- [WHAT YOU HAVE TO DO]:
Which lines of the entries below contain the string "BUZZER"? Copy each one.

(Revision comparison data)
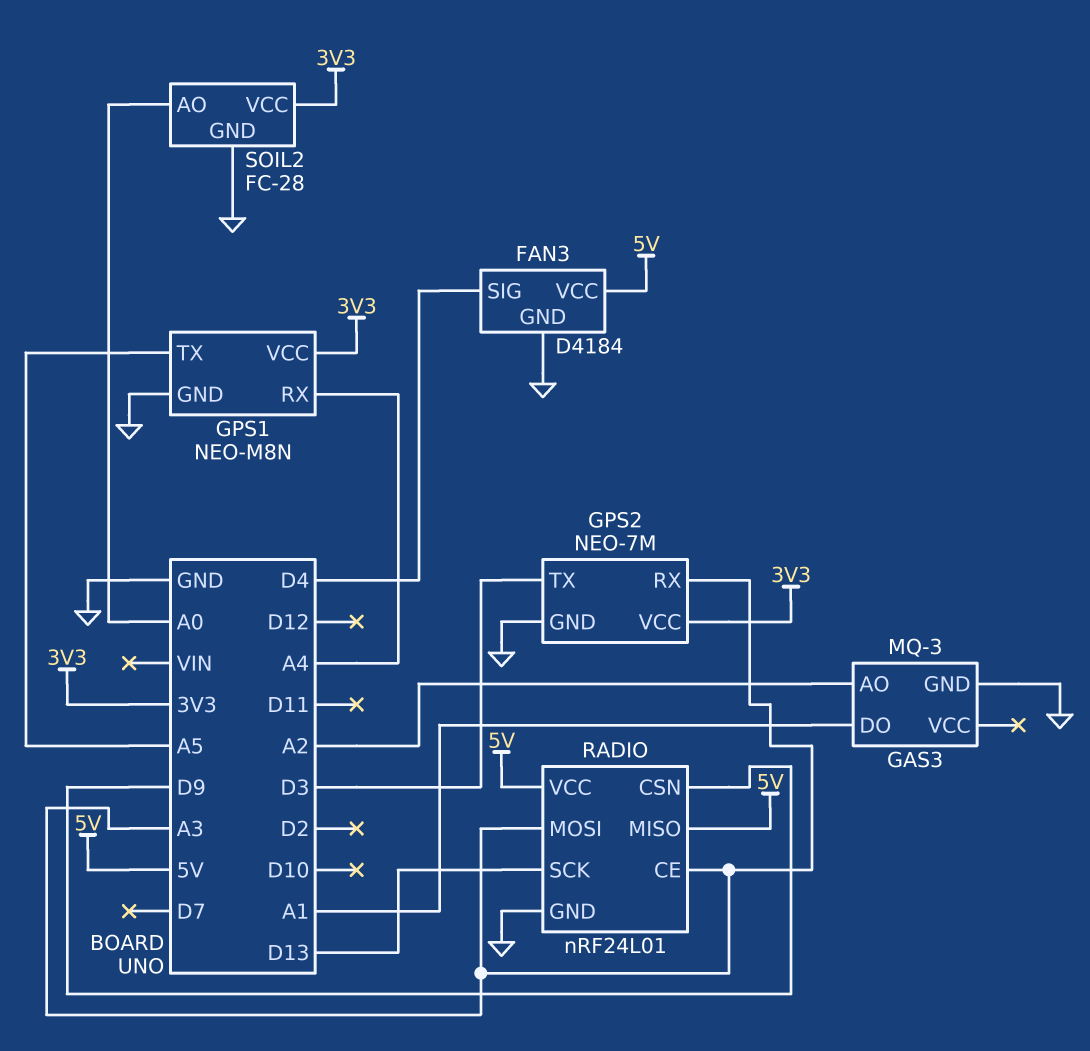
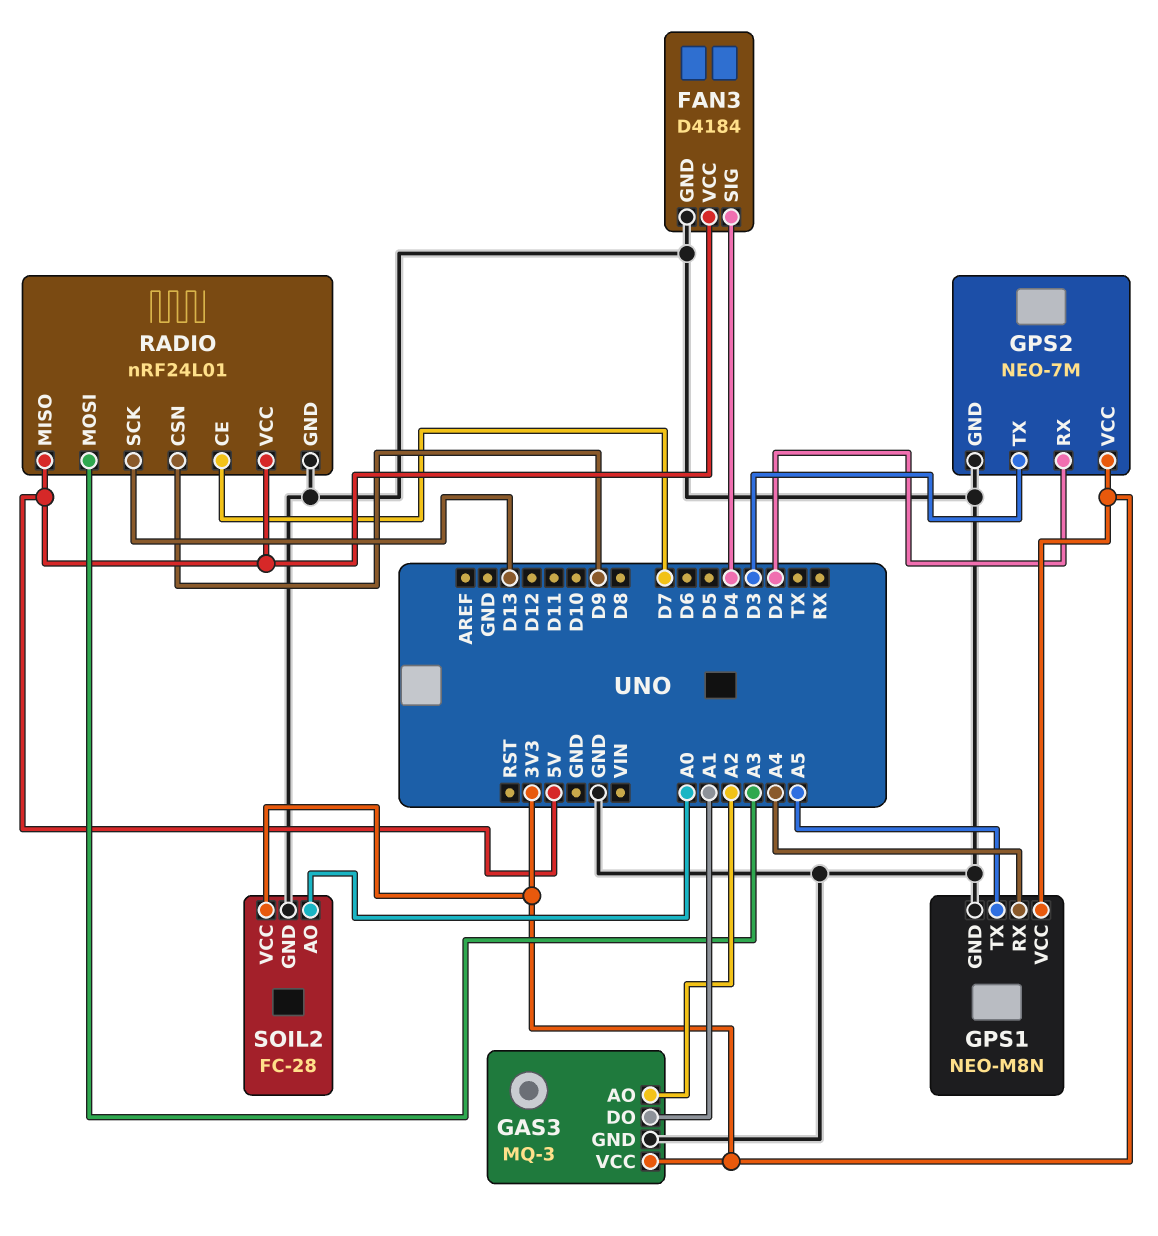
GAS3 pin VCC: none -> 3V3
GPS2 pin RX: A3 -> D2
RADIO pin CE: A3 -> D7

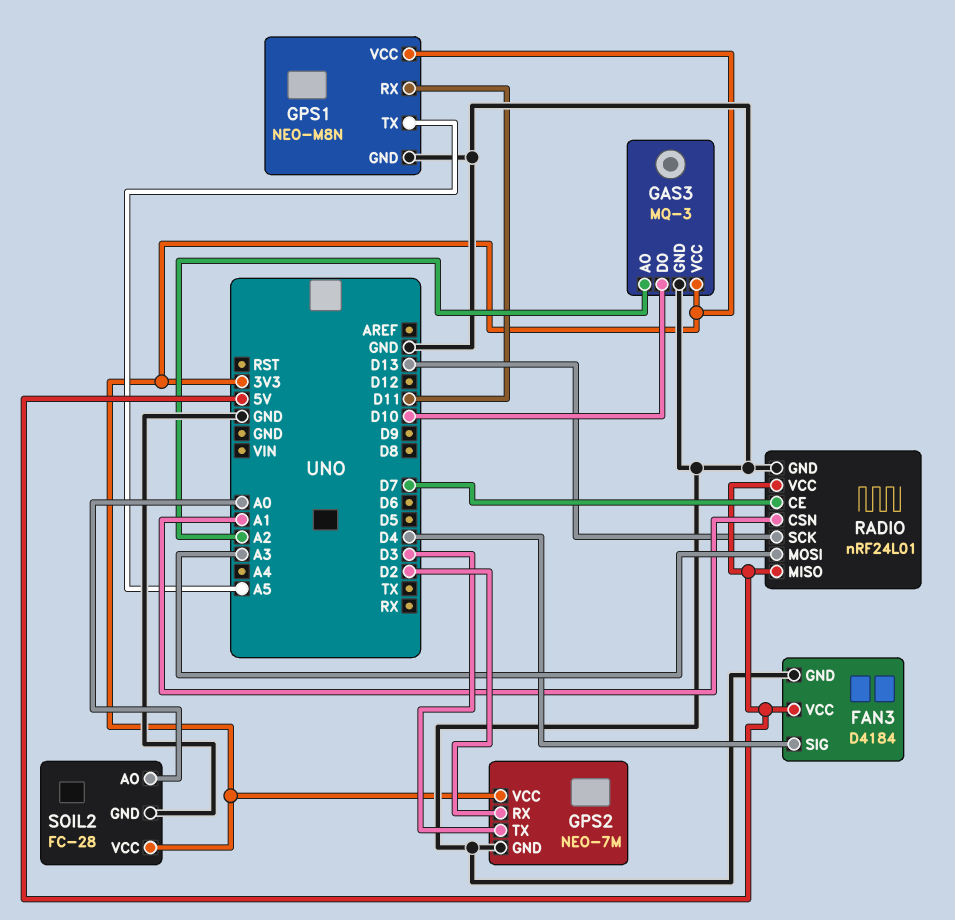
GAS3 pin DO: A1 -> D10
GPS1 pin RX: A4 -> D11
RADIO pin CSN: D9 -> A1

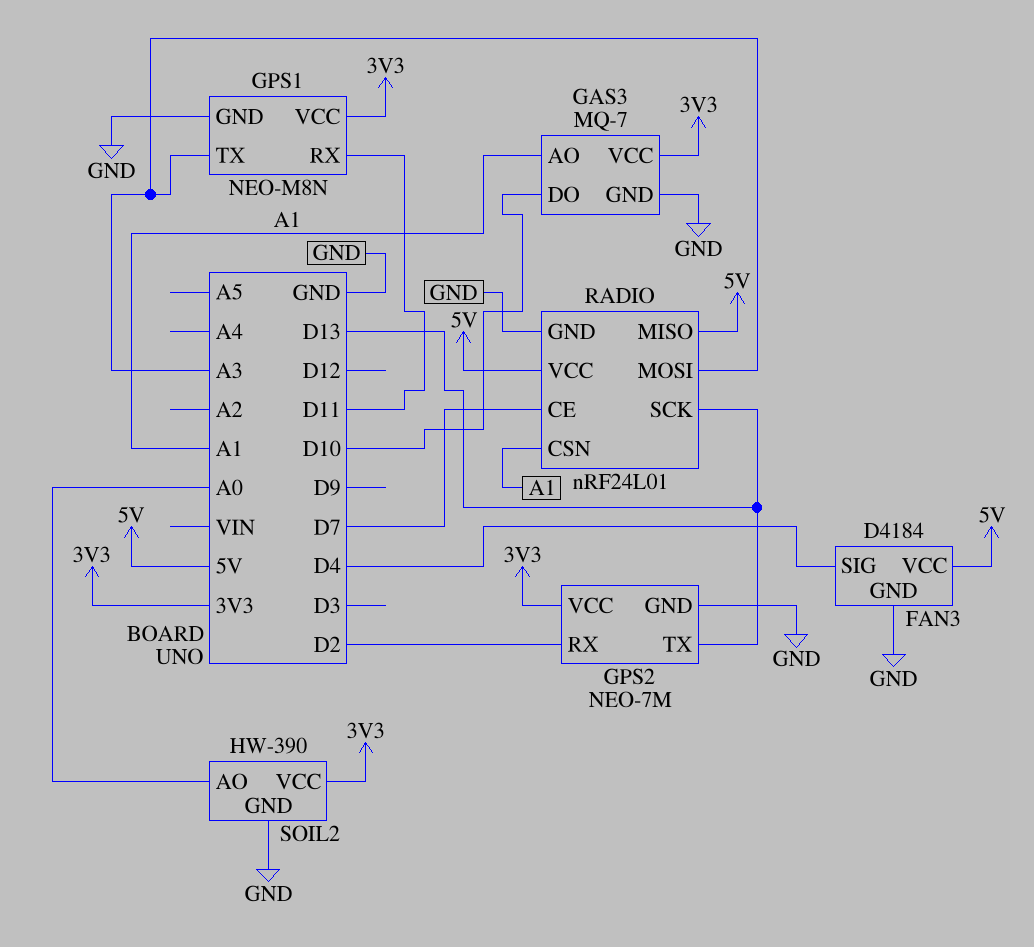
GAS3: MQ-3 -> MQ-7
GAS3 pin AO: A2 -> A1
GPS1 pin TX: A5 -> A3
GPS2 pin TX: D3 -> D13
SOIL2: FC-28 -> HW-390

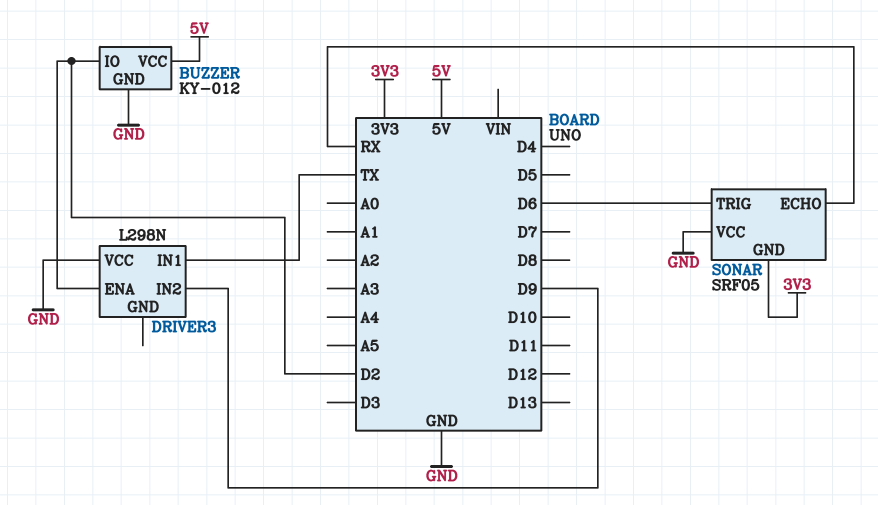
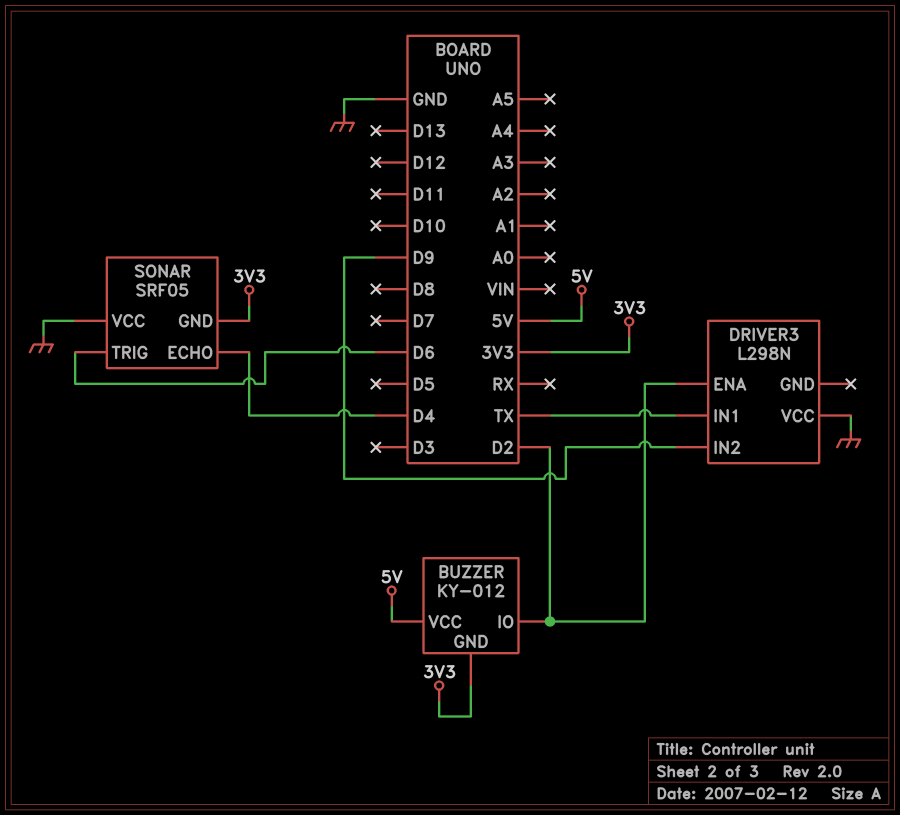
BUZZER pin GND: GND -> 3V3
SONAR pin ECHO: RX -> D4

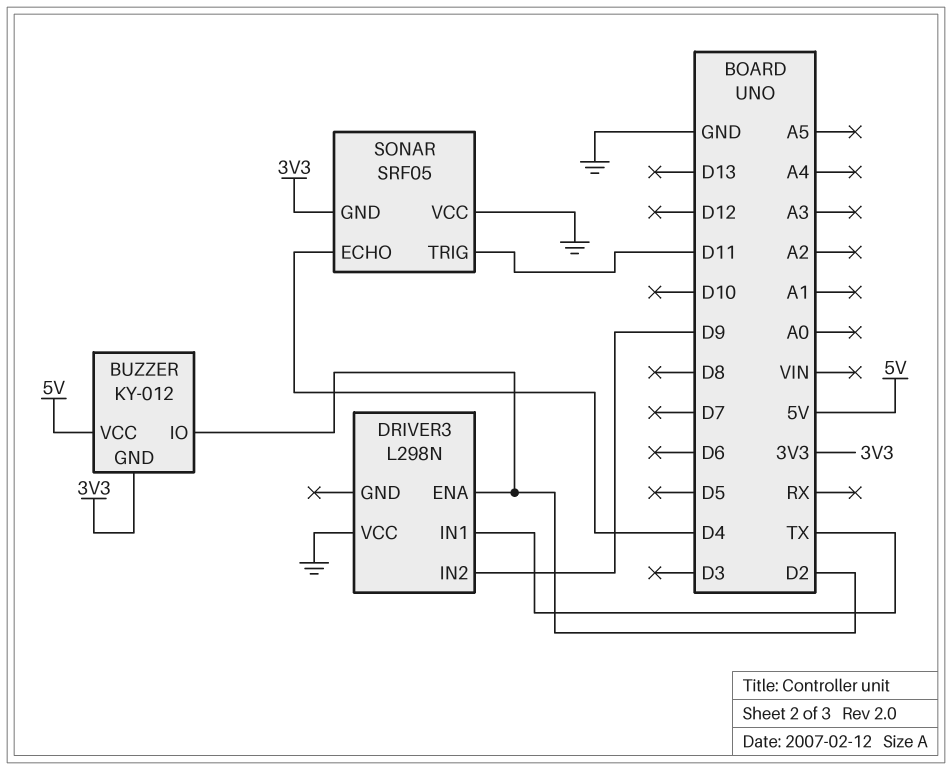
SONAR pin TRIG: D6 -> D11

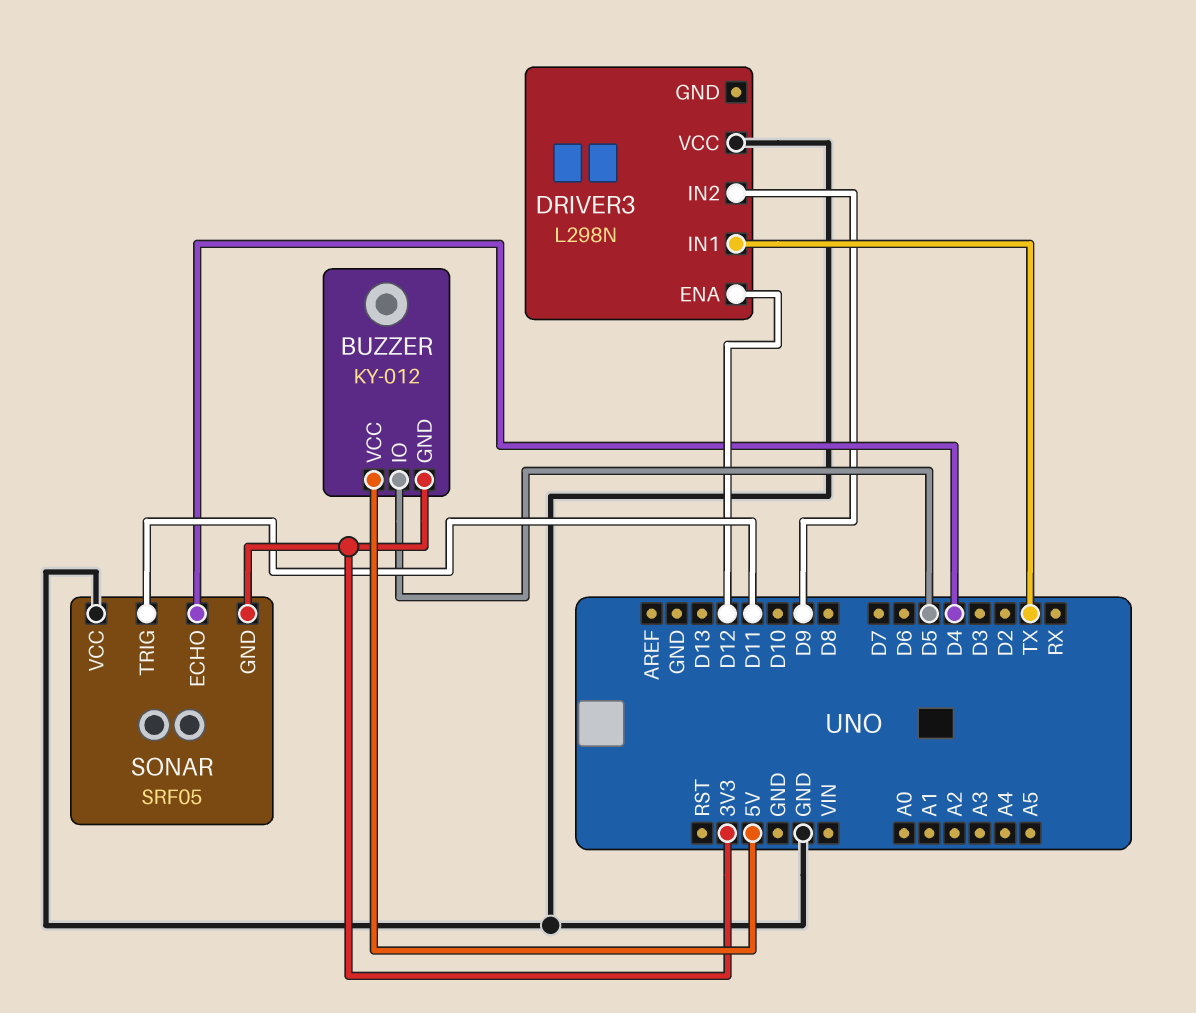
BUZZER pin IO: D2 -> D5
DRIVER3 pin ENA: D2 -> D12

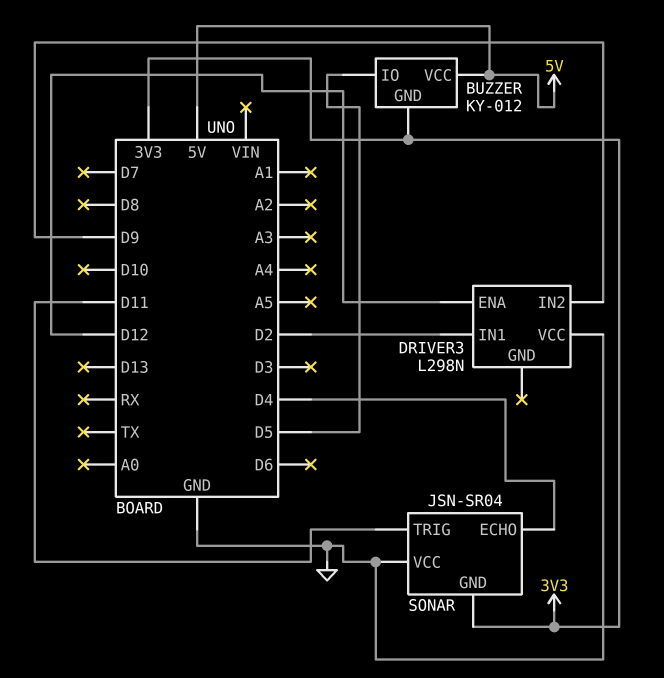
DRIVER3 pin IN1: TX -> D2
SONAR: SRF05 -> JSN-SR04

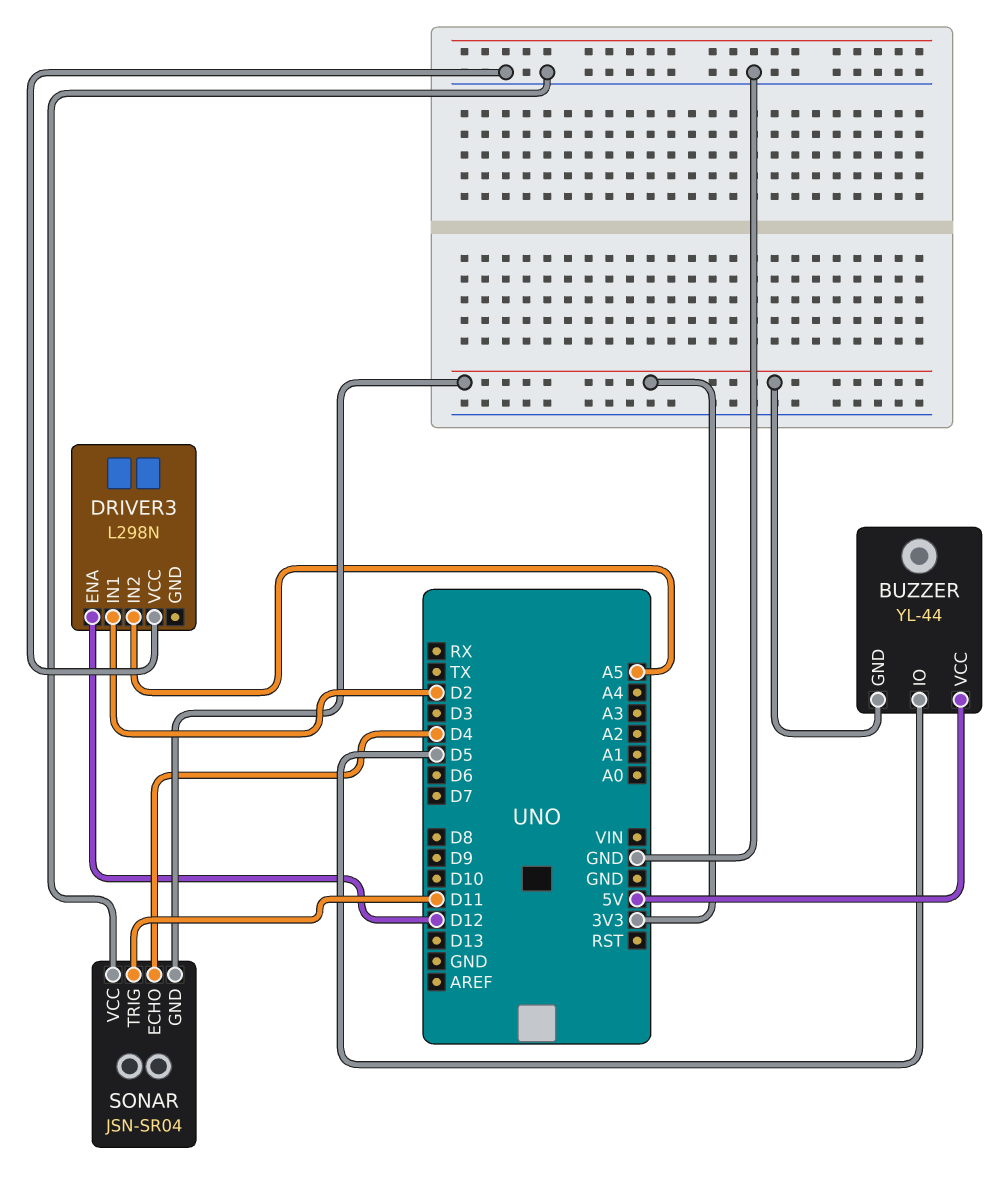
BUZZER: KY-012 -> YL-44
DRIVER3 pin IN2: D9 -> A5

- [ANSWER AREA]:
BUZZER pin GND: GND -> 3V3
BUZZER pin IO: D2 -> D5
BUZZER: KY-012 -> YL-44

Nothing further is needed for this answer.